Only an exact, line-for-line copy of the data will serve as the answer.

BEGIN

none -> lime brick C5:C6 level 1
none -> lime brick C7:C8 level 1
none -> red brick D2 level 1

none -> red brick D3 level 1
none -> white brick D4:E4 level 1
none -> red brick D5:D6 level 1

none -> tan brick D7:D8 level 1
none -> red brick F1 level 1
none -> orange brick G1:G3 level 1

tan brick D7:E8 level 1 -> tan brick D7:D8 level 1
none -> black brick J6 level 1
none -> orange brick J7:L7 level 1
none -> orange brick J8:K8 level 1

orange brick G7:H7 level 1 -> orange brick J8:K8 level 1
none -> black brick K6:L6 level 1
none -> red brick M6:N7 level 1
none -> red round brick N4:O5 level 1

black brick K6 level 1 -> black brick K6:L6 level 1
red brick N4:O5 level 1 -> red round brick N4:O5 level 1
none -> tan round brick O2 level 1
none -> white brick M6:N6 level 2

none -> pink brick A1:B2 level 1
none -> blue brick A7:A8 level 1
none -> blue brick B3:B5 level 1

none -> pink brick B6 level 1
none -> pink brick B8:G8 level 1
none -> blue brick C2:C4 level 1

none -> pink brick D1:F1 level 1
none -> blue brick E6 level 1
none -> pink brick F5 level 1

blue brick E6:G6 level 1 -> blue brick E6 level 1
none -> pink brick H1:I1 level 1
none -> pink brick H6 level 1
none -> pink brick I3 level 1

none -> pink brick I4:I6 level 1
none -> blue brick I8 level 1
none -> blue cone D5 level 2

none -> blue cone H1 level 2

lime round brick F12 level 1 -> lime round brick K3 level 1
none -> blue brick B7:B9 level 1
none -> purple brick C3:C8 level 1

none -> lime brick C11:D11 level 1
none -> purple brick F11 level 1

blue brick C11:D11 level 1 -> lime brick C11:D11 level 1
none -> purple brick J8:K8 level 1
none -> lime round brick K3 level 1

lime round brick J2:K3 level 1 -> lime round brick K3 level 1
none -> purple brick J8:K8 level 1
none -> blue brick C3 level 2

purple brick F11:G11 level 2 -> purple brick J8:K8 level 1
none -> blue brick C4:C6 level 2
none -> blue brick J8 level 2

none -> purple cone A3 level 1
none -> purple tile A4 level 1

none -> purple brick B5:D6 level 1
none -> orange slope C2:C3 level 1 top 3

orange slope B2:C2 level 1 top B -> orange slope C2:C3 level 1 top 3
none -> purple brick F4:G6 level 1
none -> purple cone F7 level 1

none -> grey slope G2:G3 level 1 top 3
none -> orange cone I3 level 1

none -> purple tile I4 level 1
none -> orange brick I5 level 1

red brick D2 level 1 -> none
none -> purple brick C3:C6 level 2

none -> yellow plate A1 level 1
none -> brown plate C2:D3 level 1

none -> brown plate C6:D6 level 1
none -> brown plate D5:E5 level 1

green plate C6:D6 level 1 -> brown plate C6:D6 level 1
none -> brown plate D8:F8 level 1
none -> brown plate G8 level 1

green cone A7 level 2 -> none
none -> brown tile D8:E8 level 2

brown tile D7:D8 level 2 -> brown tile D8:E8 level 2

END

Solution for this problem:
none -> lime brick C5:C6 level 1
none -> lime brick C7:C8 level 1
none -> red brick D2 level 1

none -> red brick D3 level 1
none -> white brick D4:E4 level 1
none -> red brick D5:D6 level 1

none -> tan brick D7:D8 level 1
none -> red brick F1 level 1
none -> orange brick G1:G3 level 1

tan brick D7:E8 level 1 -> tan brick D7:D8 level 1
none -> black brick J6 level 1
none -> orange brick J7:L7 level 1
none -> orange brick J8:K8 level 1

orange brick G7:H7 level 1 -> orange brick J8:K8 level 1
none -> black brick K6:L6 level 1
none -> red brick M6:N7 level 1
none -> red round brick N4:O5 level 1

black brick K6 level 1 -> black brick K6:L6 level 1
red brick N4:O5 level 1 -> red round brick N4:O5 level 1
none -> tan round brick O2 level 1
none -> white brick M6:N6 level 2

none -> pink brick A1:B2 level 1
none -> blue brick A7:A8 level 1
none -> blue brick B3:B5 level 1

none -> pink brick B6 level 1
none -> pink brick B8:G8 level 1
none -> blue brick C2:C4 level 1

none -> pink brick D1:F1 level 1
none -> blue brick E6 level 1
none -> pink brick F5 level 1

blue brick E6:G6 level 1 -> blue brick E6 level 1
none -> pink brick H1:I1 level 1
none -> pink brick H6 level 1
none -> pink brick I3 level 1

none -> pink brick I4:I6 level 1
none -> blue brick I8 level 1
none -> blue cone D5 level 2

none -> blue cone H1 level 2

lime round brick F12 level 1 -> lime round brick K3 level 1
none -> blue brick B7:B9 level 1
none -> purple brick C3:C8 level 1

none -> lime brick C11:D11 level 1
none -> purple brick F11 level 1

blue brick C11:D11 level 1 -> lime brick C11:D11 level 1
none -> purple brick J8:K8 level 1
none -> lime round brick K3 level 1

lime round brick J2:K3 level 1 -> lime round brick K3 level 1
none -> purple brick J8:K8 level 1
none -> blue brick C3 level 2

purple brick F11:G11 level 2 -> purple brick J8:K8 level 1
none -> blue brick C4:C6 level 2
none -> blue brick J8 level 2

none -> purple cone A3 level 1
none -> purple tile A4 level 1

none -> purple brick B5:D6 level 1
none -> orange slope C2:C3 level 1 top 3

orange slope B2:C2 level 1 top B -> orange slope C2:C3 level 1 top 3
none -> purple brick F4:G6 level 1
none -> purple cone F7 level 1

none -> grey slope G2:G3 level 1 top 3
none -> orange cone I3 level 1

none -> purple tile I4 level 1
none -> orange brick I5 level 1

red brick D2 level 1 -> none
none -> purple brick C3:C6 level 2

none -> yellow plate A1 level 1
none -> brown plate C2:D3 level 1

none -> brown plate C6:D6 level 1
none -> brown plate D5:E5 level 1

green plate C6:D6 level 1 -> brown plate C6:D6 level 1
none -> brown plate D8:F8 level 1
none -> brown plate G8 level 1

green cone A7 level 2 -> none
none -> brown tile D8:E8 level 2

brown tile D7:D8 level 2 -> brown tile D8:E8 level 2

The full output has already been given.